**Data section**
╭──

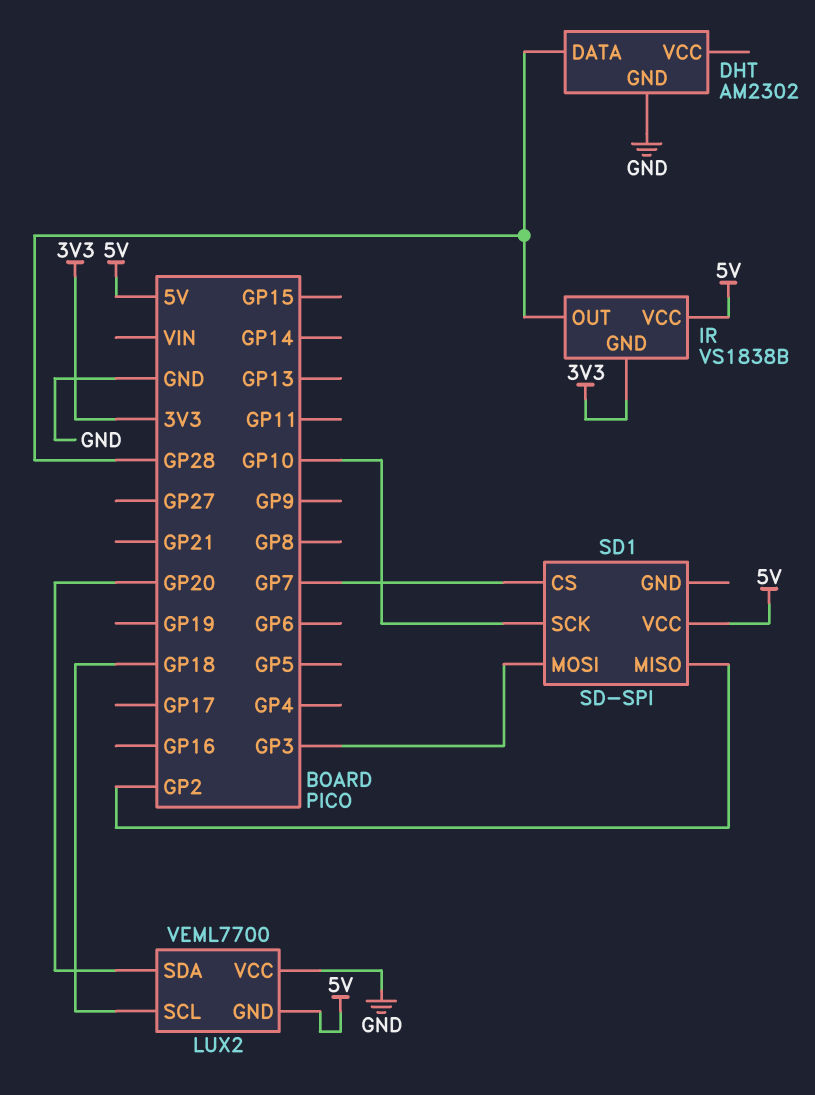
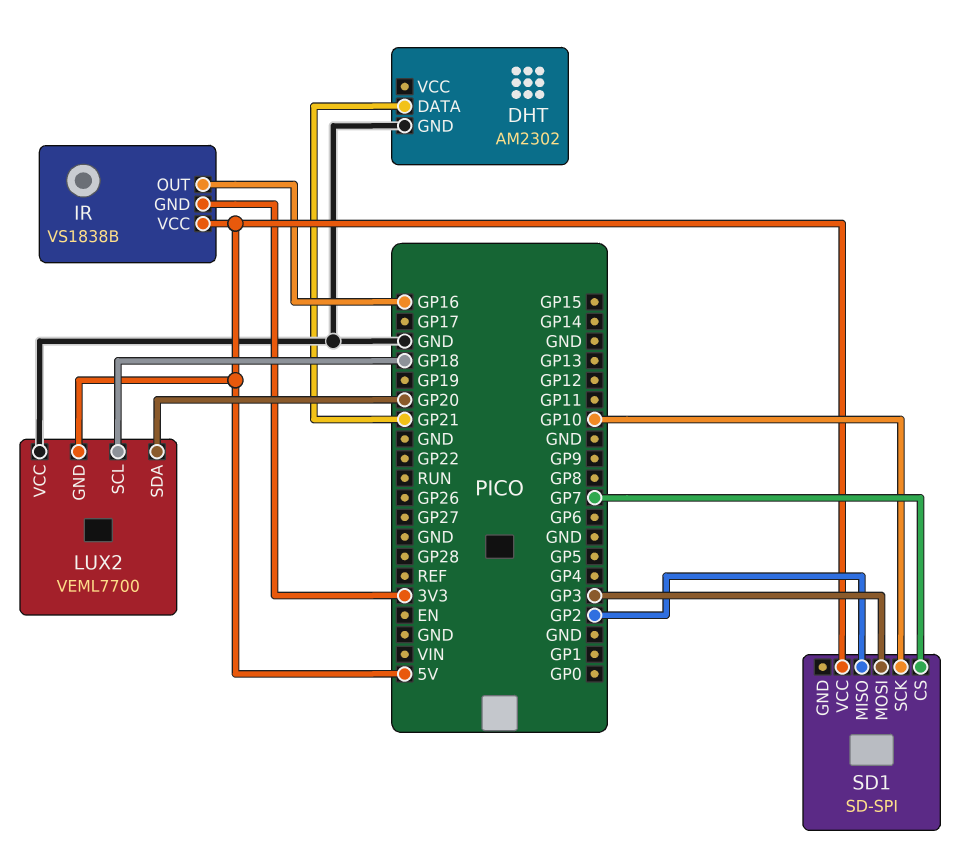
DHT pin DATA: GP28 -> GP21
IR pin OUT: GP28 -> GP16

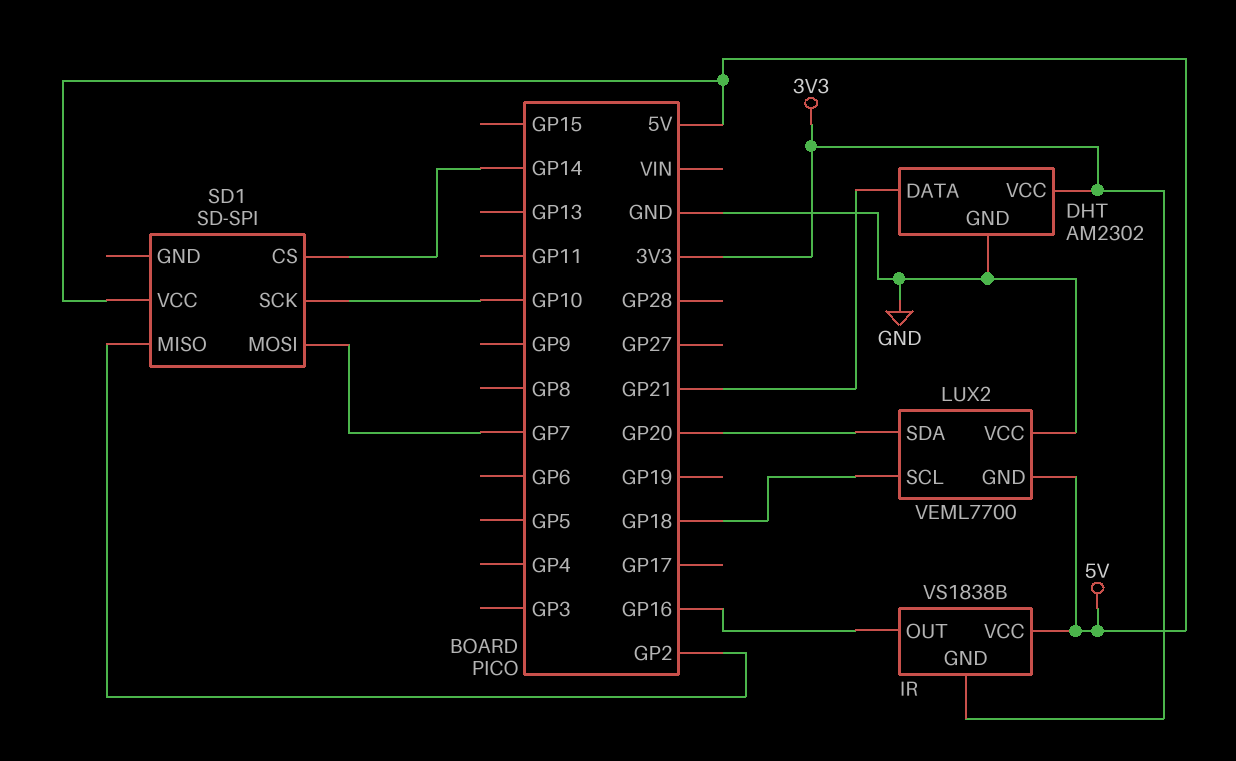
DHT pin VCC: none -> 3V3
SD1 pin CS: GP7 -> GP14
SD1 pin MOSI: GP3 -> GP7

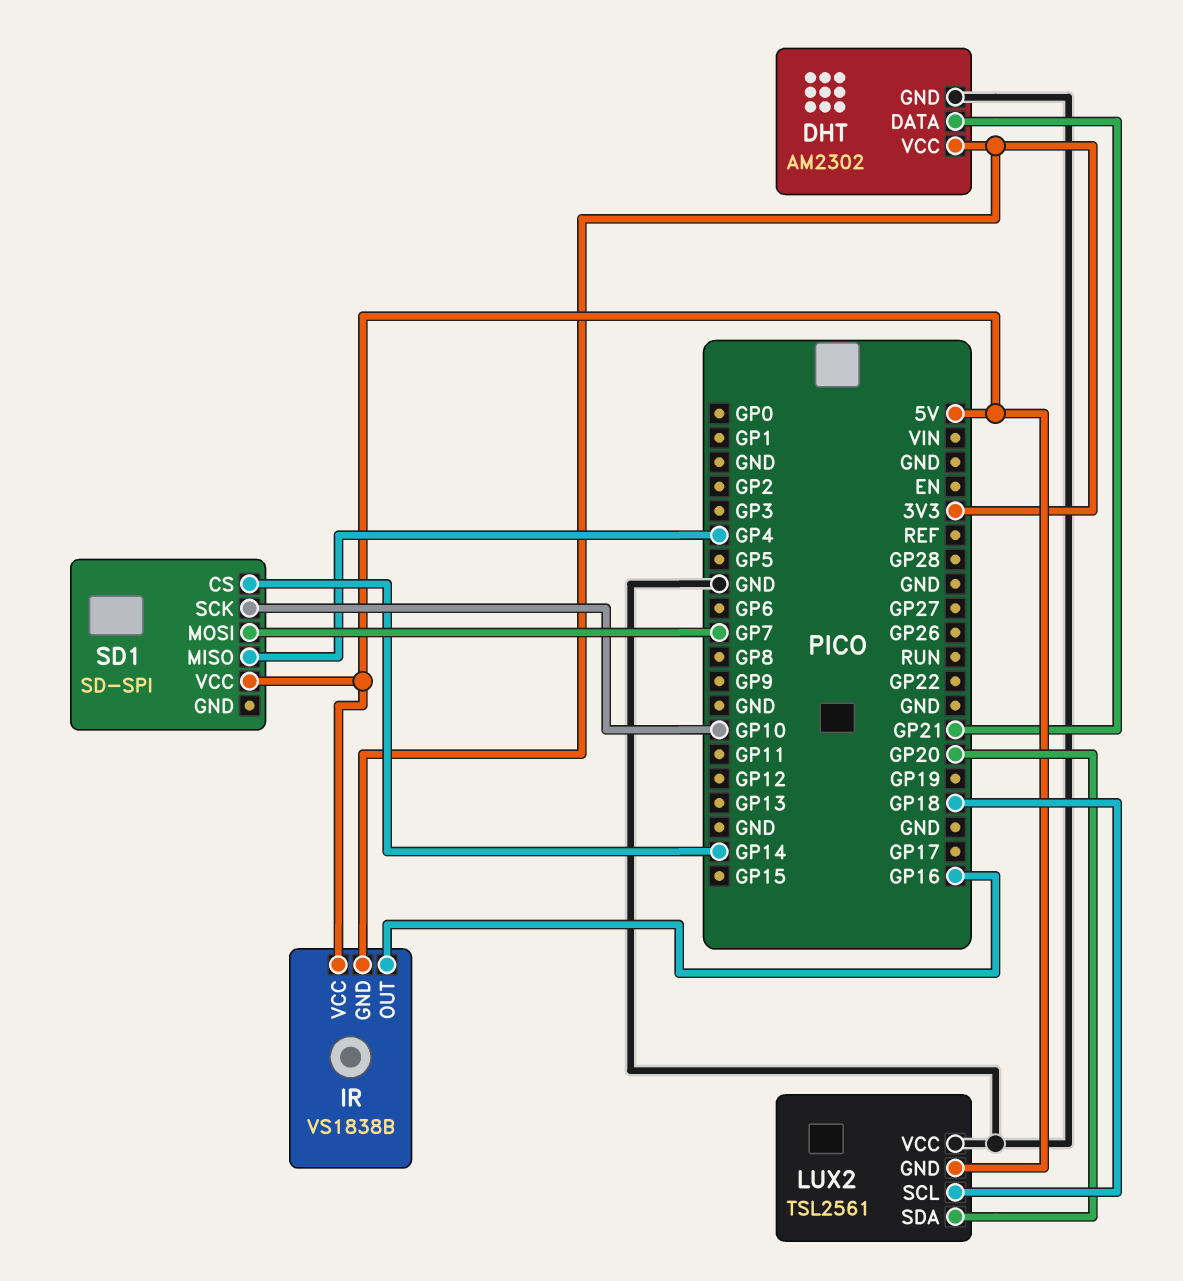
LUX2: VEML7700 -> TSL2561
SD1 pin MISO: GP2 -> GP4

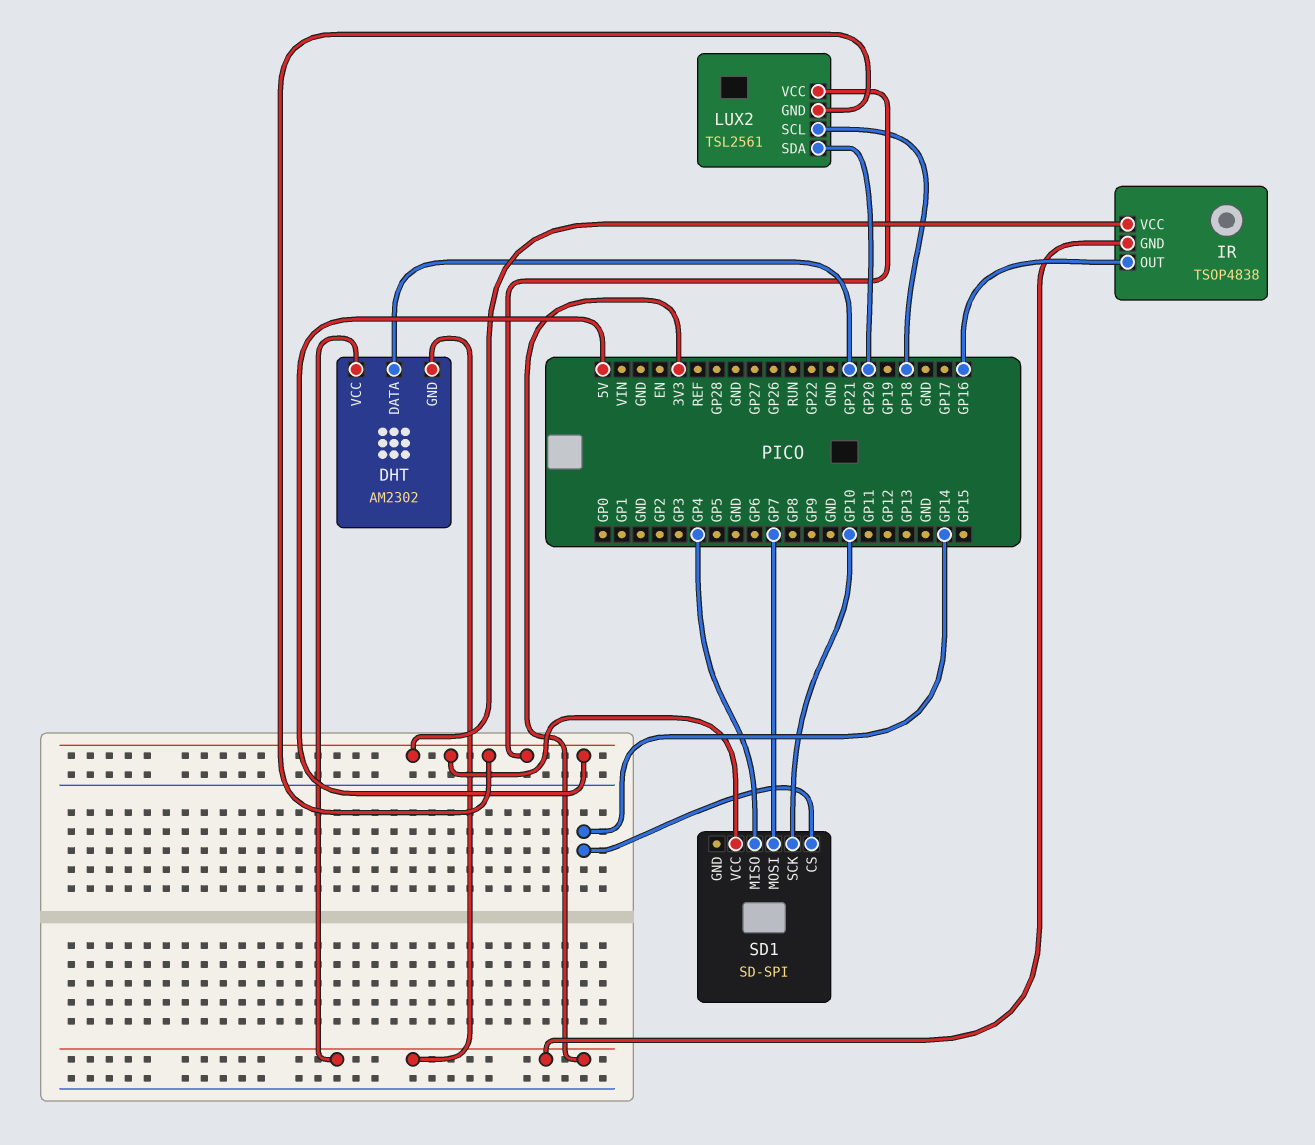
DHT pin GND: GND -> 3V3
IR: VS1838B -> TSOP4838
LUX2 pin VCC: GND -> 5V

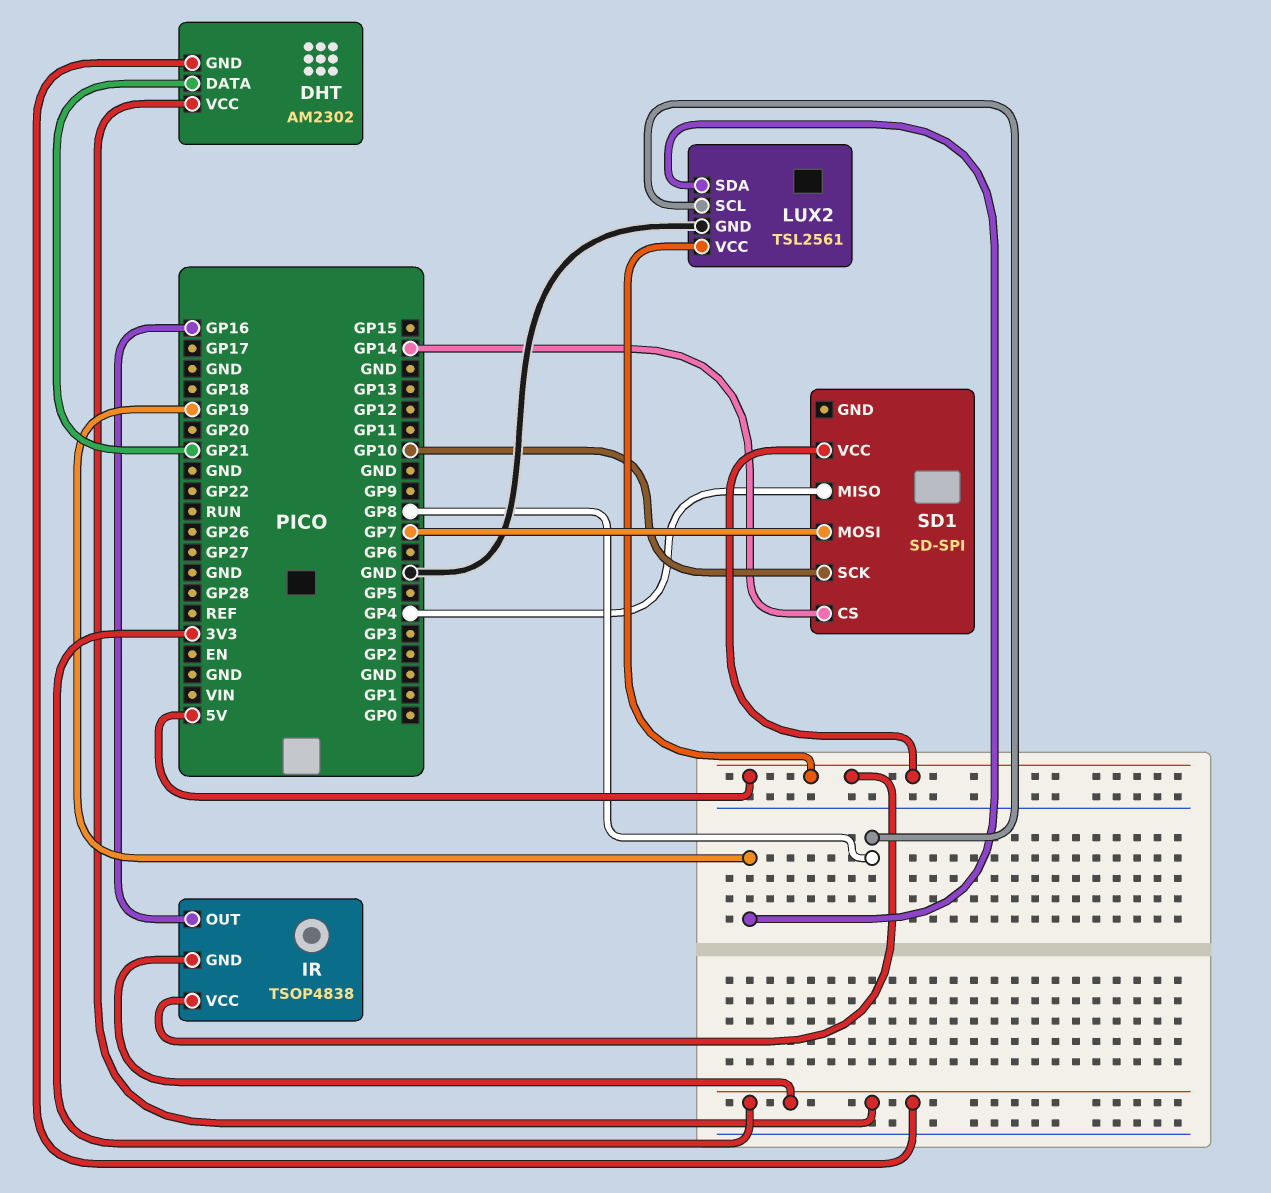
LUX2 pin GND: 5V -> GND
LUX2 pin SCL: GP18 -> GP8
LUX2 pin SDA: GP20 -> GP19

╰──

**Your goal**
Start from the line that holds "LUX2 pin GND: 5V -> GND" and print each line to the end of the records exactly, leaving out everything before it.

**Written reply**
LUX2 pin GND: 5V -> GND
LUX2 pin SCL: GP18 -> GP8
LUX2 pin SDA: GP20 -> GP19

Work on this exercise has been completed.